Raw records.

──────

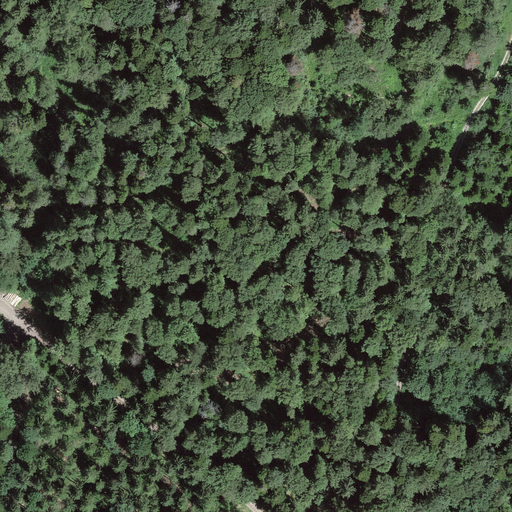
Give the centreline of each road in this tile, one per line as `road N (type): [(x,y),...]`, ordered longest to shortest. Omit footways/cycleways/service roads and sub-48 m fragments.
road 1 (track): [(511,41),(462,132),(362,466),(341,511)]
road 2 (track): [(258,511),(247,494),(13,315)]
road 3 (track): [(13,315),(8,511)]
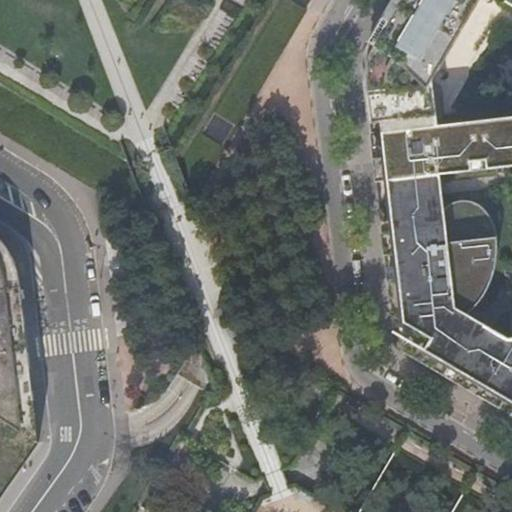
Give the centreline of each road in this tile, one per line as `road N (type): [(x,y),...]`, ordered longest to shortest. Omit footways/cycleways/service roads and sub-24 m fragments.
road 1 (residential): [(342,0),(317,60),(358,365),(511,464)]
road 2 (residential): [(31,511),(83,432),(60,245)]
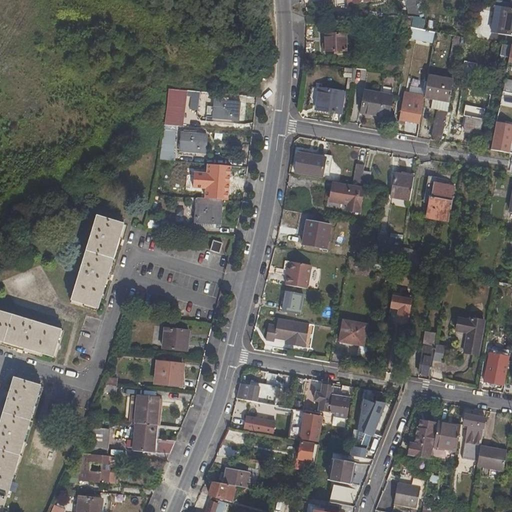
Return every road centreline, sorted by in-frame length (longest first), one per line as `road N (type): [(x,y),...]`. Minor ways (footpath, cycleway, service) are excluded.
road 1 (tertiary): [(232,354),(279,125)]
road 2 (residential): [(511,405),(411,392),(364,511)]
road 3 (tertiary): [(174,511),(232,354)]
road 4 (residential): [(279,125),(431,152)]
road 5 (tertiary): [(279,125),(282,0)]
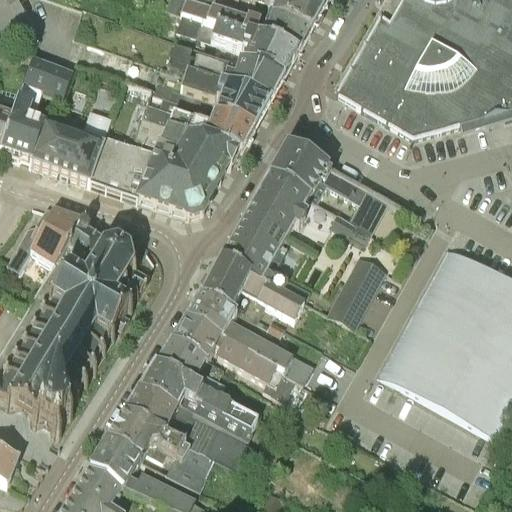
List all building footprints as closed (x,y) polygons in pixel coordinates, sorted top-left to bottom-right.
[(152,12),(181,22),(295,64),(296,64),(309,39),(200,0),(168,0),(166,6),(157,2),(152,12)] [(280,0),(200,0),(309,39),(322,15),(280,0)] [(280,0),(322,15),(323,15),(330,0),(280,0)] [(389,31),(379,26),(366,50),(365,49),(364,52),(351,75),(351,74),(349,77),(350,77),(337,100),(336,99),(335,102),(337,103),(337,102),(360,116),(412,145),(511,118),(511,10),(500,6),(487,0),(465,0),(465,1),(463,0),(405,0),(403,5),(402,7),(396,17),(389,31)] [(213,63),(238,73),(282,88),(291,71),(292,71),(295,64),(181,22),(175,38),(216,53),(213,63)] [(268,113),(282,88),(238,73),(233,87),(226,85),(228,79),(196,67),(196,68),(189,66),(191,60),(175,54),(167,76),(268,113)] [(29,172),(30,173),(45,132),(29,127),(37,101),(62,109),(63,108),(72,81),(32,67),(16,113),(0,158),(0,162),(19,169),(28,172),(29,173),(29,172)] [(143,96),(152,99),(194,115),(216,123),(254,136),(268,113),(167,76),(160,74),(154,92),(146,89),(143,96)] [(127,169),(142,127),(152,99),(143,96),(124,89),(105,144),(103,151),(88,193),(90,193),(104,198),(105,199),(106,198),(115,201),(119,203),(136,209),(137,208),(147,177),(127,169)] [(216,123),(212,135),(190,127),(194,115),(152,99),(142,127),(167,136),(238,161),(239,161),(240,161),(254,136),(216,123)] [(0,158),(16,113),(0,107),(0,158)] [(238,161),(142,127),(127,169),(147,177),(137,208),(188,224),(204,216),(238,161)] [(88,193),(103,151),(79,143),(45,132),(30,173),(31,173),(88,193)] [(318,210),(327,194),(358,212),(360,209),(365,199),(326,176),(287,154),(286,155),(285,155),(269,182),(318,210)] [(318,210),(269,182),(269,183),(268,185),(268,184),(264,192),(264,193),(251,215),(246,223),(286,246),(293,233),(298,236),(306,222),(301,220),(308,208),(317,212),(318,210)] [(388,213),(365,200),(360,209),(358,212),(350,227),(372,240),(388,213)] [(81,229),(46,217),(42,223),(43,223),(25,255),(19,251),(8,271),(20,278),(31,260),(53,274),(81,229)] [(354,233),(348,229),(336,222),(328,235),(346,246),(354,233)] [(286,246),(246,223),(224,261),(222,265),(249,280),(282,297),(303,310),(309,300),(288,287),(287,289),(271,280),(270,282),(266,280),(273,268),(281,254),(286,246)] [(81,229),(53,274),(23,322),(0,359),(0,405),(7,410),(5,414),(7,415),(9,411),(21,419),(31,425),(30,426),(34,428),(31,432),(35,434),(37,431),(38,432),(41,431),(49,437),(50,440),(51,440),(50,443),(53,445),(55,442),(58,444),(61,441),(56,438),(64,426),(69,425),(70,426),(72,422),(69,420),(71,417),(67,415),(73,406),(77,408),(78,406),(74,403),(82,391),(86,393),(87,391),(83,388),(91,376),(95,378),(96,376),(95,376),(103,363),(104,364),(105,362),(104,361),(112,348),(113,349),(114,347),(110,344),(115,337),(120,341),(128,327),(123,324),(127,317),(131,320),(132,318),(128,315),(135,305),(137,305),(138,303),(135,303),(134,298),(139,301),(148,286),(136,278),(136,276),(131,276),(128,264),(131,261),(130,259),(126,262),(116,256),(117,251),(114,251),(114,255),(102,258),(99,254),(103,247),(87,237),(88,235),(87,231),(81,229)] [(507,454),(511,445),(511,292),(505,289),(456,261),(446,256),(376,381),(507,454)] [(220,268),(202,301),(235,320),(253,330),(263,312),(292,329),(303,310),(282,297),(249,280),(222,265),(220,268)] [(359,266),(346,288),(371,302),(383,279),(359,266)] [(371,302),(346,288),(340,300),(364,313),(371,302)] [(340,300),(334,311),(358,324),(364,313),(340,300)] [(235,320),(202,302),(184,328),(219,348),(281,381),(290,366),(252,345),(251,347),(227,333),(235,320)] [(358,324),(334,311),(328,323),(352,336),(358,324)] [(219,348),(184,328),(181,334),(171,351),(207,371),(219,348)] [(283,335),(271,329),(266,337),(278,344),(283,335)] [(154,374),(154,375),(218,409),(224,398),(215,393),(222,380),(207,371),(171,351),(170,351),(155,375),(154,374)] [(154,375),(123,422),(213,468),(239,482),(253,457),(246,454),(252,443),(249,441),(256,429),(218,409),(154,375)] [(311,412),(307,420),(322,428),(326,420),(311,412)] [(111,435),(105,444),(108,446),(107,448),(107,447),(106,449),(140,468),(145,460),(162,469),(167,461),(174,466),(165,481),(200,498),(206,485),(204,484),(213,468),(123,422),(122,424),(117,433),(114,437),(111,435)] [(303,426),(299,434),(314,442),(318,434),(303,426)] [(90,474),(89,476),(122,495),(157,511),(193,511),(194,509),(144,485),(140,486),(137,491),(129,487),(140,468),(106,449),(104,451),(90,474)] [(0,488),(6,491),(5,493),(6,493),(17,466),(15,466),(0,459),(0,488)] [(111,511),(122,495),(89,476),(88,479),(75,499),(68,509),(69,509),(66,511),(111,511)] [(283,511),(285,508),(269,499),(263,511),(283,511)]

──────

Convert the stretch of the data from its start through the line containing "road 3 (track): [(13,315),(8,511)]" into a JSON list of strings, one string per line, skipping blank lines and leaving out the pictures.

TASK OUTPUT.
[
  "Give the centreline of each road in this tile, one per line as `road N (type): [(x,y),...]`, ordered longest to shortest. Omit footways/cycleways/service roads and sub-48 m fragments.",
  "road 1 (track): [(511,41),(462,132),(362,466),(341,511)]",
  "road 2 (track): [(258,511),(247,494),(13,315)]",
  "road 3 (track): [(13,315),(8,511)]"
]